**EXERCISE AIM**: Output the records below again, precisely as they are written.
========
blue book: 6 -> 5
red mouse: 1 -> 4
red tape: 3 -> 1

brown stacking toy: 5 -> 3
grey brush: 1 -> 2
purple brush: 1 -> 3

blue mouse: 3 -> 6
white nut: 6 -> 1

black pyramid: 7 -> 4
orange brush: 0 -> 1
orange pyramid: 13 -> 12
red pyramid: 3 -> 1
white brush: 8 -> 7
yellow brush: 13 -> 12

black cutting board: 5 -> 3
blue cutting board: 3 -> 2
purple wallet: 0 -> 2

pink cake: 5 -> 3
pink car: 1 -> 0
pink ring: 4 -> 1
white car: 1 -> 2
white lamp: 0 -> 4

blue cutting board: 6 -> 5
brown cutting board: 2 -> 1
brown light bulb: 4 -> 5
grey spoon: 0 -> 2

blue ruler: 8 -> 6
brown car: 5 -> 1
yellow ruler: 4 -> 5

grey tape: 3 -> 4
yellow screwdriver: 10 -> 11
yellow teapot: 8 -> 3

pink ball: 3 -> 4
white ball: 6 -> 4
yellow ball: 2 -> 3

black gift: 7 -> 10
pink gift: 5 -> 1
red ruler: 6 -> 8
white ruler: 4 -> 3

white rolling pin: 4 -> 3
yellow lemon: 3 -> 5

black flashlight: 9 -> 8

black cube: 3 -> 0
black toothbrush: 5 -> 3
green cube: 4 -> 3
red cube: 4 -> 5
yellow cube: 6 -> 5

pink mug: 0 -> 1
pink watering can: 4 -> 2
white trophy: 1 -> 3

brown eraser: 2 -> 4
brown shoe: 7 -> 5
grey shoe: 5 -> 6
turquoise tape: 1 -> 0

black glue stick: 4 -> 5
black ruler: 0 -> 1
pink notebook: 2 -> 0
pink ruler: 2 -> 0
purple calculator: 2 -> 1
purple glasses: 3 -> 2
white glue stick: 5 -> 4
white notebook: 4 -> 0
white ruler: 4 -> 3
========
**WRITTEN RESPONSE**:
blue book: 6 -> 5
red mouse: 1 -> 4
red tape: 3 -> 1

brown stacking toy: 5 -> 3
grey brush: 1 -> 2
purple brush: 1 -> 3

blue mouse: 3 -> 6
white nut: 6 -> 1

black pyramid: 7 -> 4
orange brush: 0 -> 1
orange pyramid: 13 -> 12
red pyramid: 3 -> 1
white brush: 8 -> 7
yellow brush: 13 -> 12

black cutting board: 5 -> 3
blue cutting board: 3 -> 2
purple wallet: 0 -> 2

pink cake: 5 -> 3
pink car: 1 -> 0
pink ring: 4 -> 1
white car: 1 -> 2
white lamp: 0 -> 4

blue cutting board: 6 -> 5
brown cutting board: 2 -> 1
brown light bulb: 4 -> 5
grey spoon: 0 -> 2

blue ruler: 8 -> 6
brown car: 5 -> 1
yellow ruler: 4 -> 5

grey tape: 3 -> 4
yellow screwdriver: 10 -> 11
yellow teapot: 8 -> 3

pink ball: 3 -> 4
white ball: 6 -> 4
yellow ball: 2 -> 3

black gift: 7 -> 10
pink gift: 5 -> 1
red ruler: 6 -> 8
white ruler: 4 -> 3

white rolling pin: 4 -> 3
yellow lemon: 3 -> 5

black flashlight: 9 -> 8

black cube: 3 -> 0
black toothbrush: 5 -> 3
green cube: 4 -> 3
red cube: 4 -> 5
yellow cube: 6 -> 5

pink mug: 0 -> 1
pink watering can: 4 -> 2
white trophy: 1 -> 3

brown eraser: 2 -> 4
brown shoe: 7 -> 5
grey shoe: 5 -> 6
turquoise tape: 1 -> 0

black glue stick: 4 -> 5
black ruler: 0 -> 1
pink notebook: 2 -> 0
pink ruler: 2 -> 0
purple calculator: 2 -> 1
purple glasses: 3 -> 2
white glue stick: 5 -> 4
white notebook: 4 -> 0
white ruler: 4 -> 3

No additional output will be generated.